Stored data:

+ + + + + + +

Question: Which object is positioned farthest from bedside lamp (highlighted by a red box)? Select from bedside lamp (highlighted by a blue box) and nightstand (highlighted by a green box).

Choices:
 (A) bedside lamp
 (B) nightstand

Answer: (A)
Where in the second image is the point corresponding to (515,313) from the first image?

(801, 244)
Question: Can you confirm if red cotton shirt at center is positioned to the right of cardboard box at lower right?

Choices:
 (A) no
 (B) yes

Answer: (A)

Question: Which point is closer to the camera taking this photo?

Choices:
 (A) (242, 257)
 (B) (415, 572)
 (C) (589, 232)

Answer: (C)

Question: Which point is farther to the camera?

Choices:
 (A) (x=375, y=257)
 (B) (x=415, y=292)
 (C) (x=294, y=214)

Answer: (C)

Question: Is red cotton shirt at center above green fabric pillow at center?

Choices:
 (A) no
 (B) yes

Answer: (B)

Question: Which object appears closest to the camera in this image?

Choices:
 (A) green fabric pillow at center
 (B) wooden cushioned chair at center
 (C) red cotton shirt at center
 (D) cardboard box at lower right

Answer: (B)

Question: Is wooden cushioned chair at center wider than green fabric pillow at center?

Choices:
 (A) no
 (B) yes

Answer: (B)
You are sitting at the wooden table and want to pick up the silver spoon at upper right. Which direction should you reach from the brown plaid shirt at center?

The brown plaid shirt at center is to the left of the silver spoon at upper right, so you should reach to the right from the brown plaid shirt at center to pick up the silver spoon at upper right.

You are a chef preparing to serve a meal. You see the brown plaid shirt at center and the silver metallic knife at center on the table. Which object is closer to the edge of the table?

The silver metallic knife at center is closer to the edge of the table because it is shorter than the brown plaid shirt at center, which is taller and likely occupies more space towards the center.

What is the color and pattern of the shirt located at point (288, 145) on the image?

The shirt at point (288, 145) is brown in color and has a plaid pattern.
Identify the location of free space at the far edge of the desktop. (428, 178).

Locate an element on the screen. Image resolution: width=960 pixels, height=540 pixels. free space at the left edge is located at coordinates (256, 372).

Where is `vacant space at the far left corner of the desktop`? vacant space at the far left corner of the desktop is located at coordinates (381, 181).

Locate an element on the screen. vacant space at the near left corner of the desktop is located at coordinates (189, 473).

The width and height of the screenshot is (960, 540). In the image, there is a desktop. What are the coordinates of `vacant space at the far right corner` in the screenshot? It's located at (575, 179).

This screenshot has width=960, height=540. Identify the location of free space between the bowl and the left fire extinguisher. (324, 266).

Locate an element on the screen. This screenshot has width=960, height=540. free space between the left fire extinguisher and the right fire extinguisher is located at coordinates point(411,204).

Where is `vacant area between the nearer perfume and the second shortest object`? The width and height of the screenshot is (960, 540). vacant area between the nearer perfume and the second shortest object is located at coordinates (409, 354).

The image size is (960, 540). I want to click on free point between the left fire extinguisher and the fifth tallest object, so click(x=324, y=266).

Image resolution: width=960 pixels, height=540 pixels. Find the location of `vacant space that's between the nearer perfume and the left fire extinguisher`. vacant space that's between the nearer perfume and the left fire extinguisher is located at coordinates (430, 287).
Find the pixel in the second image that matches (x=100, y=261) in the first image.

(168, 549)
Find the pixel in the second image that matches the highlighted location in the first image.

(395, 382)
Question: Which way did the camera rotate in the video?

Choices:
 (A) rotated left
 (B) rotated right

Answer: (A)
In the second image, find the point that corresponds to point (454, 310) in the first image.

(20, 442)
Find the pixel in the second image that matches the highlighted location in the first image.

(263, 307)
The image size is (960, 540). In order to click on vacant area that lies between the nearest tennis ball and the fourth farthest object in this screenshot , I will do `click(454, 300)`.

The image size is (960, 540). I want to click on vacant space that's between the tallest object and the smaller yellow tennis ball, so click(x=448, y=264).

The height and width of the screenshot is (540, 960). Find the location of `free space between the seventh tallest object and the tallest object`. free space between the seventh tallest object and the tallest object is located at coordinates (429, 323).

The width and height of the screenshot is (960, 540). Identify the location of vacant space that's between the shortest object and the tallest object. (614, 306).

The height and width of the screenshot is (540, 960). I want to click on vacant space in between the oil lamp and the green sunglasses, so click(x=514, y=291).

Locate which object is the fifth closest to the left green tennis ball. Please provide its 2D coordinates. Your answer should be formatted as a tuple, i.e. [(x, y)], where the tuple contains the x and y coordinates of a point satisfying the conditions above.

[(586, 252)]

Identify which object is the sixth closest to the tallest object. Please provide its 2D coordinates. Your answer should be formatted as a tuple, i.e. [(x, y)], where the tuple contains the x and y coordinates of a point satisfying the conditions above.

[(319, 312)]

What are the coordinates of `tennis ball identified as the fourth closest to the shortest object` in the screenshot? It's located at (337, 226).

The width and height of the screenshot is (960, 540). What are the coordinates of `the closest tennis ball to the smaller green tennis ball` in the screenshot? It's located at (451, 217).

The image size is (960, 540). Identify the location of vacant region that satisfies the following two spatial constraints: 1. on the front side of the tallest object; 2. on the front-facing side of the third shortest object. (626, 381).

+ + + + + + +

● **TASK PROMPT**
Rewrite the listing with every occurrence of "green fabric pillow" replaced by "yellow knit cushion", keeping everything else unchanged.

● **SOLUTION**
Question: Which object is positioned farthest from bedside lamp (highlighted by a red box)? Select from bedside lamp (highlighted by a blue box) and nightstand (highlighted by a green box).

Choices:
 (A) bedside lamp
 (B) nightstand

Answer: (A)
Where in the second image is the point corresponding to (515,313) from the first image?

(801, 244)
Question: Can you confirm if red cotton shirt at center is positioned to the right of cardboard box at lower right?

Choices:
 (A) no
 (B) yes

Answer: (A)

Question: Which point is closer to the camera taking this photo?

Choices:
 (A) (242, 257)
 (B) (415, 572)
 (C) (589, 232)

Answer: (C)

Question: Which point is farther to the camera?

Choices:
 (A) (x=375, y=257)
 (B) (x=415, y=292)
 (C) (x=294, y=214)

Answer: (C)

Question: Is red cotton shirt at center above yellow knit cushion at center?

Choices:
 (A) no
 (B) yes

Answer: (B)

Question: Which object appears closest to the camera in this image?

Choices:
 (A) yellow knit cushion at center
 (B) wooden cushioned chair at center
 (C) red cotton shirt at center
 (D) cardboard box at lower right

Answer: (B)

Question: Is wooden cushioned chair at center wider than yellow knit cushion at center?

Choices:
 (A) no
 (B) yes

Answer: (B)
You are sitting at the wooden table and want to pick up the silver spoon at upper right. Which direction should you reach from the brown plaid shirt at center?

The brown plaid shirt at center is to the left of the silver spoon at upper right, so you should reach to the right from the brown plaid shirt at center to pick up the silver spoon at upper right.

You are a chef preparing to serve a meal. You see the brown plaid shirt at center and the silver metallic knife at center on the table. Which object is closer to the edge of the table?

The silver metallic knife at center is closer to the edge of the table because it is shorter than the brown plaid shirt at center, which is taller and likely occupies more space towards the center.

What is the color and pattern of the shirt located at point (288, 145) on the image?

The shirt at point (288, 145) is brown in color and has a plaid pattern.
Identify the location of free space at the far edge of the desktop. (428, 178).

Locate an element on the screen. Image resolution: width=960 pixels, height=540 pixels. free space at the left edge is located at coordinates (256, 372).

Where is `vacant space at the far left corner of the desktop`? vacant space at the far left corner of the desktop is located at coordinates (381, 181).

Locate an element on the screen. vacant space at the near left corner of the desktop is located at coordinates (189, 473).

The width and height of the screenshot is (960, 540). In the image, there is a desktop. What are the coordinates of `vacant space at the far right corner` in the screenshot? It's located at (575, 179).

This screenshot has width=960, height=540. Identify the location of free space between the bowl and the left fire extinguisher. (324, 266).

Locate an element on the screen. This screenshot has width=960, height=540. free space between the left fire extinguisher and the right fire extinguisher is located at coordinates point(411,204).

Where is `vacant area between the nearer perfume and the second shortest object`? The width and height of the screenshot is (960, 540). vacant area between the nearer perfume and the second shortest object is located at coordinates (409, 354).

The image size is (960, 540). I want to click on free point between the left fire extinguisher and the fifth tallest object, so click(x=324, y=266).

Image resolution: width=960 pixels, height=540 pixels. Find the location of `vacant space that's between the nearer perfume and the left fire extinguisher`. vacant space that's between the nearer perfume and the left fire extinguisher is located at coordinates (430, 287).
Find the pixel in the second image that matches (x=100, y=261) in the first image.

(168, 549)
Find the pixel in the second image that matches the highlighted location in the first image.

(395, 382)
Question: Which way did the camera rotate in the video?

Choices:
 (A) rotated left
 (B) rotated right

Answer: (A)
In the second image, find the point that corresponds to point (454, 310) in the first image.

(20, 442)
Find the pixel in the second image that matches the highlighted location in the first image.

(263, 307)
The image size is (960, 540). In order to click on vacant area that lies between the nearest tennis ball and the fourth farthest object in this screenshot , I will do `click(454, 300)`.

The image size is (960, 540). I want to click on vacant space that's between the tallest object and the smaller yellow tennis ball, so click(x=448, y=264).

The height and width of the screenshot is (540, 960). Find the location of `free space between the seventh tallest object and the tallest object`. free space between the seventh tallest object and the tallest object is located at coordinates (429, 323).

The width and height of the screenshot is (960, 540). Identify the location of vacant space that's between the shortest object and the tallest object. (614, 306).

The height and width of the screenshot is (540, 960). I want to click on vacant space in between the oil lamp and the green sunglasses, so click(x=514, y=291).

Locate which object is the fifth closest to the left green tennis ball. Please provide its 2D coordinates. Your answer should be formatted as a tuple, i.e. [(x, y)], where the tuple contains the x and y coordinates of a point satisfying the conditions above.

[(586, 252)]

Identify which object is the sixth closest to the tallest object. Please provide its 2D coordinates. Your answer should be formatted as a tuple, i.e. [(x, y)], where the tuple contains the x and y coordinates of a point satisfying the conditions above.

[(319, 312)]

What are the coordinates of `tennis ball identified as the fourth closest to the shortest object` in the screenshot? It's located at (337, 226).

The width and height of the screenshot is (960, 540). What are the coordinates of `the closest tennis ball to the smaller green tennis ball` in the screenshot? It's located at (451, 217).

The image size is (960, 540). Identify the location of vacant region that satisfies the following two spatial constraints: 1. on the front side of the tallest object; 2. on the front-facing side of the third shortest object. (626, 381).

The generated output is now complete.